Stored items
- - -

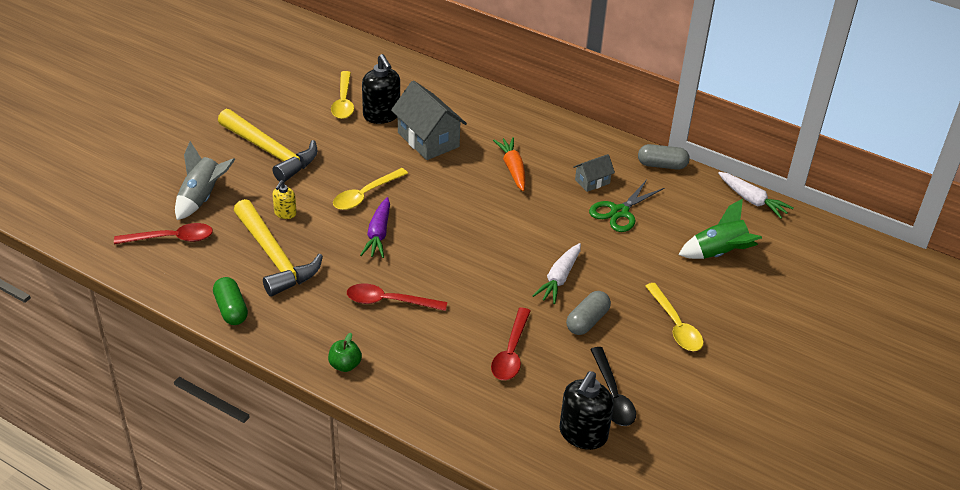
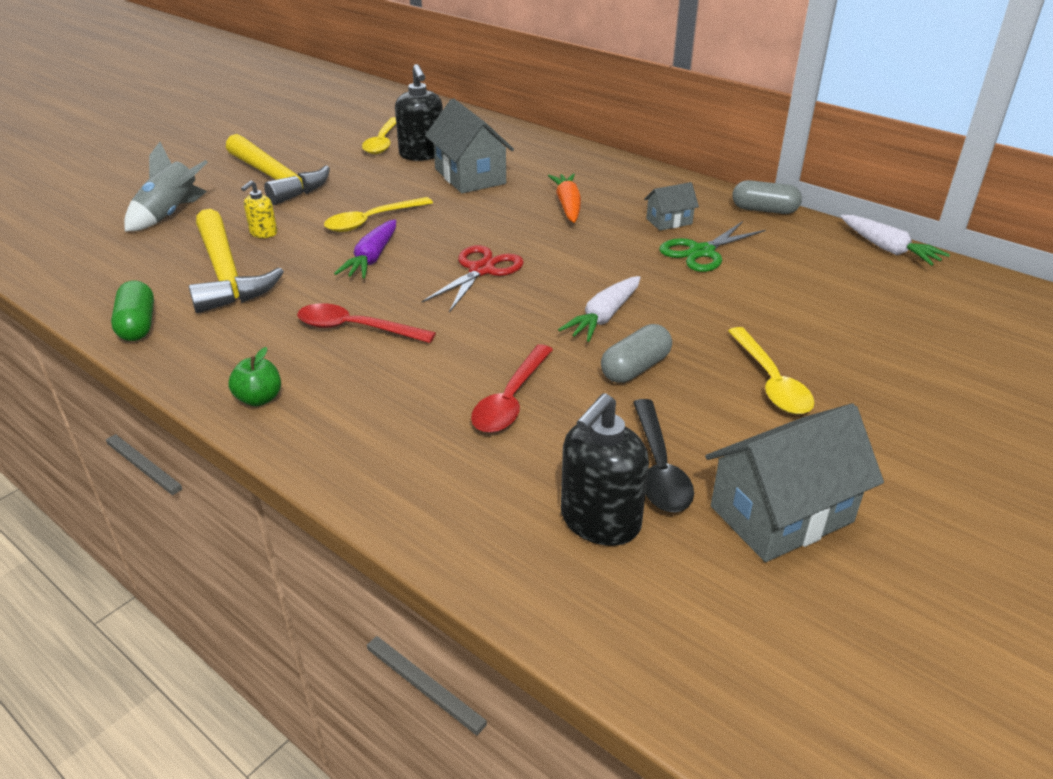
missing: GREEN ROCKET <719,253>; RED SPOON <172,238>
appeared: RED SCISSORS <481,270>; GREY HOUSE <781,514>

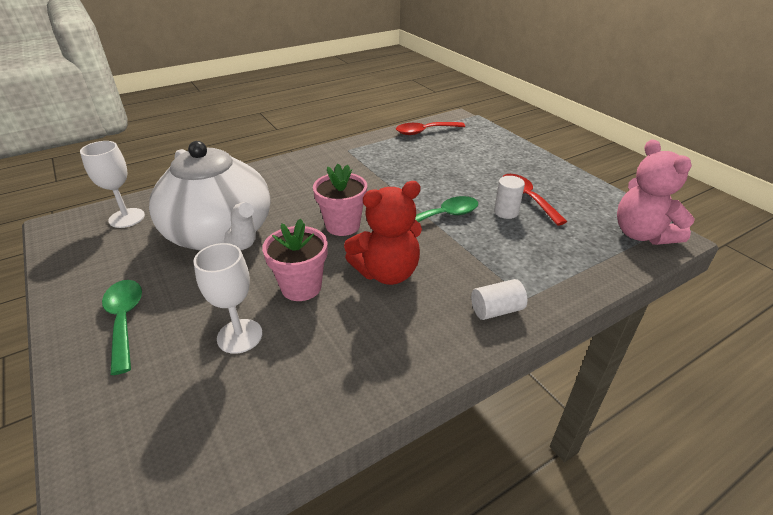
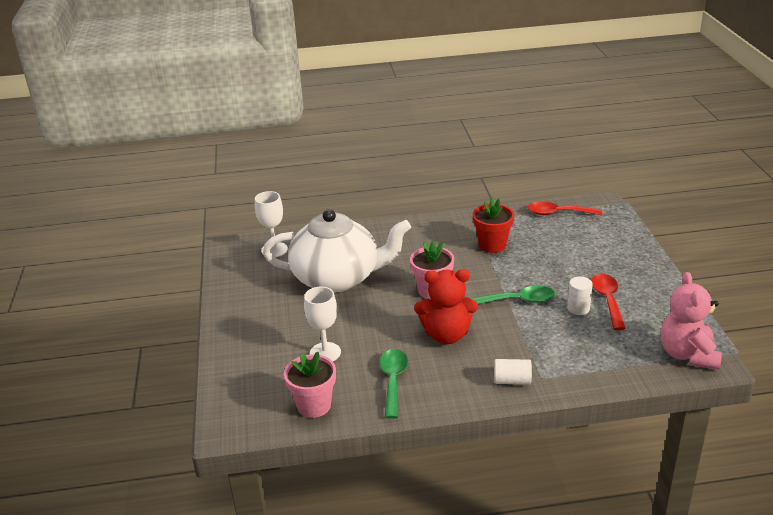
appeared: RED FLOWER POT <492,245>
relocated: PINK FLOWER POT <301,287> to <314,405>; GREEN SPOON <124,321> to <393,381>
spun: WHITE TEAPOT <221,234> = <337,278> 75 degrees counterclockwise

- - -

* Problem to solve *
The result should be a verbatim copy of the data, free of pictures.

* Result of this task *
missing: GREEN ROCKET <719,253>; RED SPOON <172,238>
appeared: RED SCISSORS <481,270>; GREY HOUSE <781,514>

appeared: RED FLOWER POT <492,245>
relocated: PINK FLOWER POT <301,287> to <314,405>; GREEN SPOON <124,321> to <393,381>
spun: WHITE TEAPOT <221,234> = <337,278> 75 degrees counterclockwise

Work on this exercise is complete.